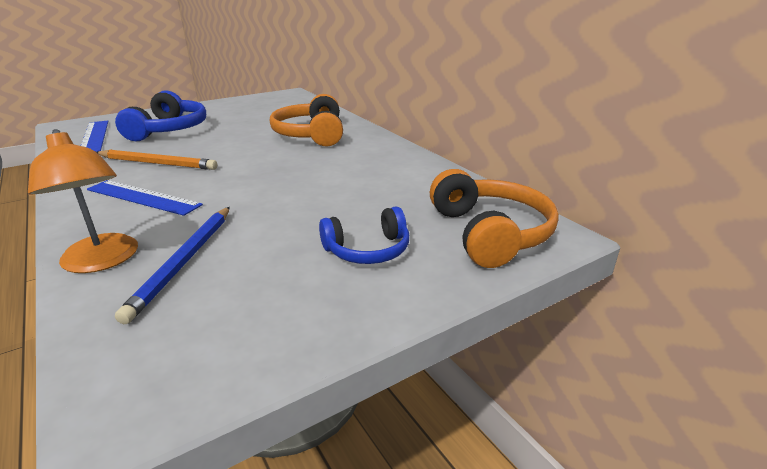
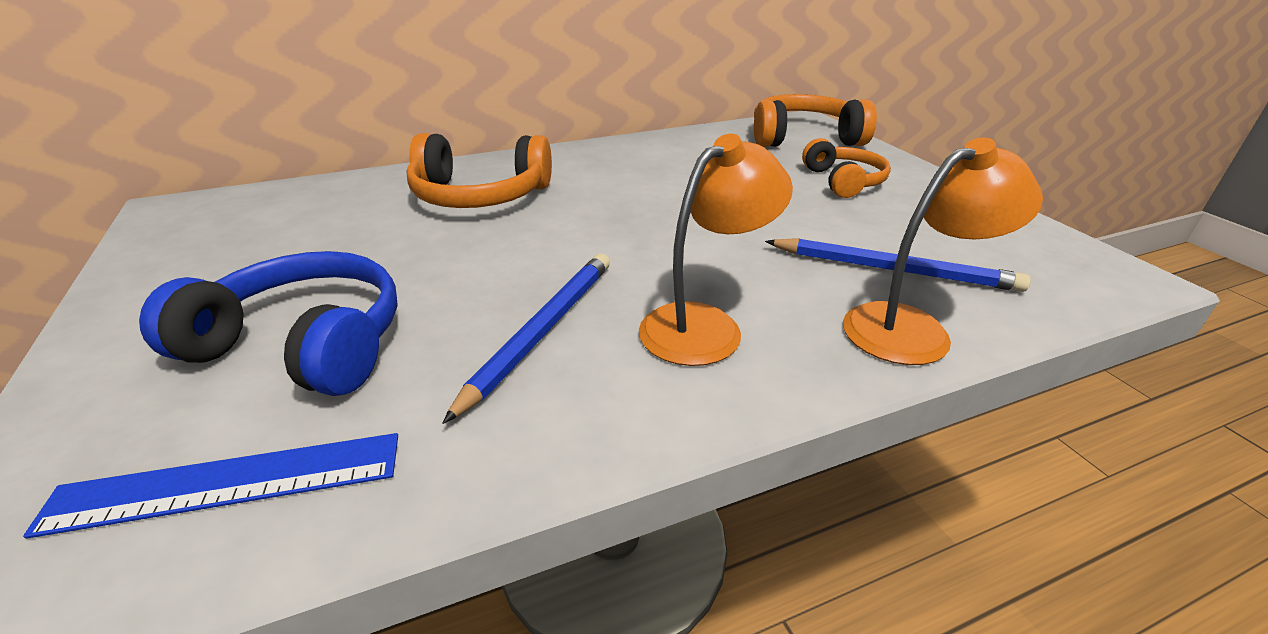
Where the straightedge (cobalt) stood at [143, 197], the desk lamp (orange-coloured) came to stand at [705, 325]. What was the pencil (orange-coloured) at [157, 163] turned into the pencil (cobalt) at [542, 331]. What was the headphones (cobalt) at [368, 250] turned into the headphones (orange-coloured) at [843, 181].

───

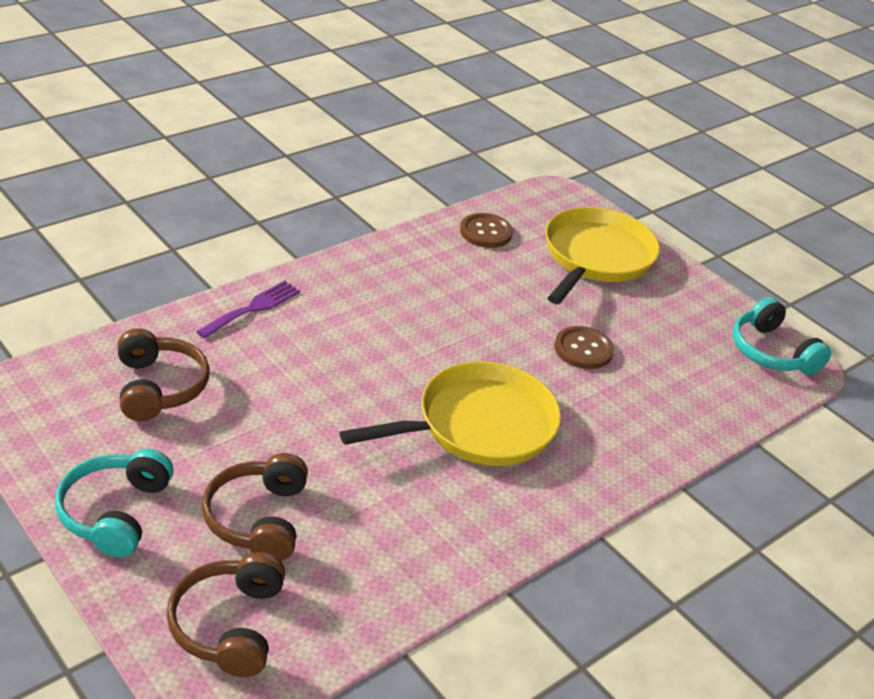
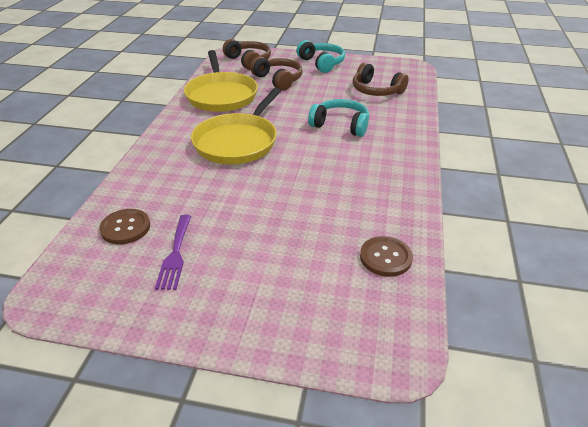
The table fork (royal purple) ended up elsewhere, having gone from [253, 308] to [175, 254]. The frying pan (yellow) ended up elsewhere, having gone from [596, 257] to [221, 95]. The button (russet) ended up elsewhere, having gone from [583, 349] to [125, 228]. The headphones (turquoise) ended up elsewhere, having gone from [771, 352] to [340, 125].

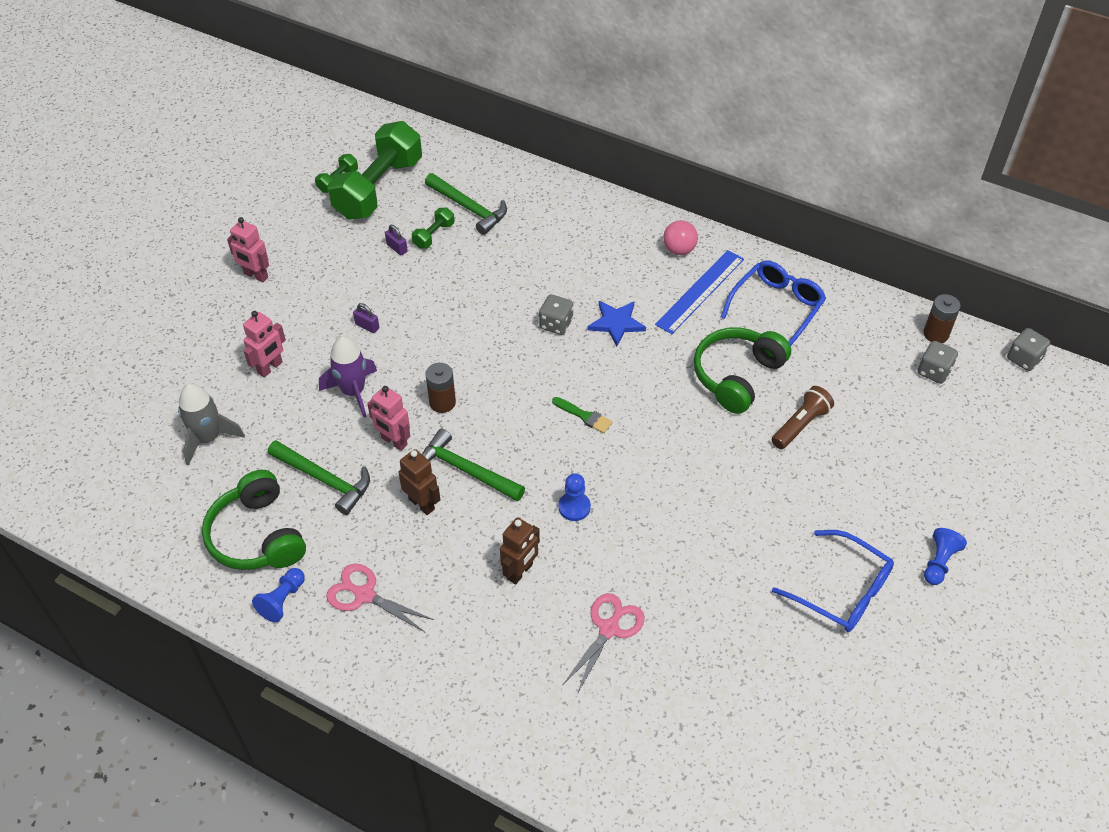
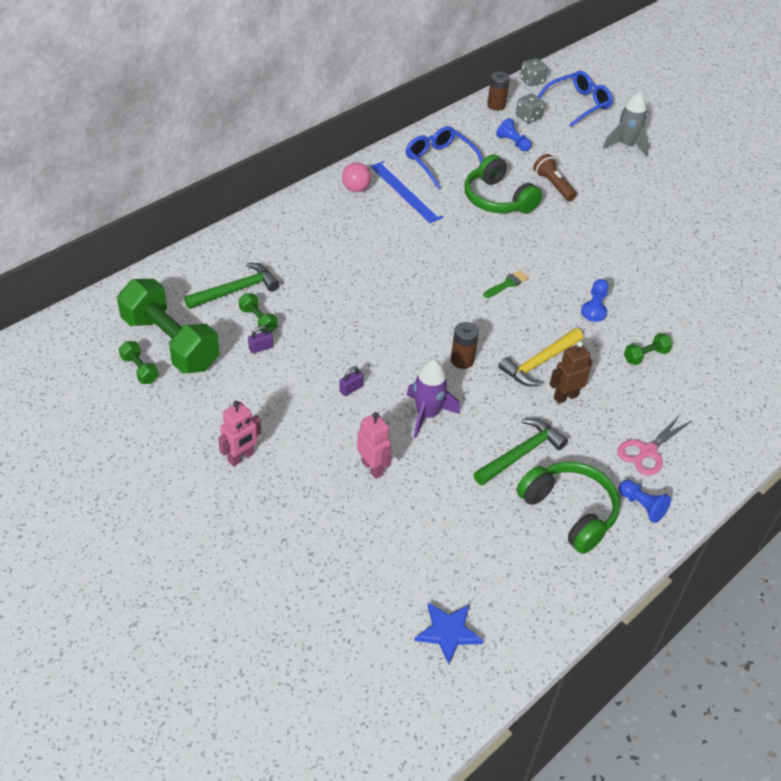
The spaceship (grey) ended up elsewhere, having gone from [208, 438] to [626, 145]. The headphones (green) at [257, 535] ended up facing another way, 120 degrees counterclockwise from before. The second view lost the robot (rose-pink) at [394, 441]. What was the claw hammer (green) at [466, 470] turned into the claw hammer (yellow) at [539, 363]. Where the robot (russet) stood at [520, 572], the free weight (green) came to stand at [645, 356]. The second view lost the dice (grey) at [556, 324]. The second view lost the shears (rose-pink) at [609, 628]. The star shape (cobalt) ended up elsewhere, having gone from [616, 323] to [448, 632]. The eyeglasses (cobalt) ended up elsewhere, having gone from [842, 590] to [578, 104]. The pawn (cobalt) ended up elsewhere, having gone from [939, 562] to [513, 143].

───

> What is being asked: Every line above between the one containing "The table fork" and the one containing "The spaceship (grey)", those two included, is to be printed exactly. No pictures go into the copy.

> Answer for this exercise:
The table fork (royal purple) ended up elsewhere, having gone from [253, 308] to [175, 254]. The frying pan (yellow) ended up elsewhere, having gone from [596, 257] to [221, 95]. The button (russet) ended up elsewhere, having gone from [583, 349] to [125, 228]. The headphones (turquoise) ended up elsewhere, having gone from [771, 352] to [340, 125].

The spaceship (grey) ended up elsewhere, having gone from [208, 438] to [626, 145]. The headphones (green) at [257, 535] ended up facing another way, 120 degrees counterclockwise from before. The second view lost the robot (rose-pink) at [394, 441]. What was the claw hammer (green) at [466, 470] turned into the claw hammer (yellow) at [539, 363]. Where the robot (russet) stood at [520, 572], the free weight (green) came to stand at [645, 356]. The second view lost the dice (grey) at [556, 324]. The second view lost the shears (rose-pink) at [609, 628]. The star shape (cobalt) ended up elsewhere, having gone from [616, 323] to [448, 632]. The eyeglasses (cobalt) ended up elsewhere, having gone from [842, 590] to [578, 104]. The pawn (cobalt) ended up elsewhere, having gone from [939, 562] to [513, 143].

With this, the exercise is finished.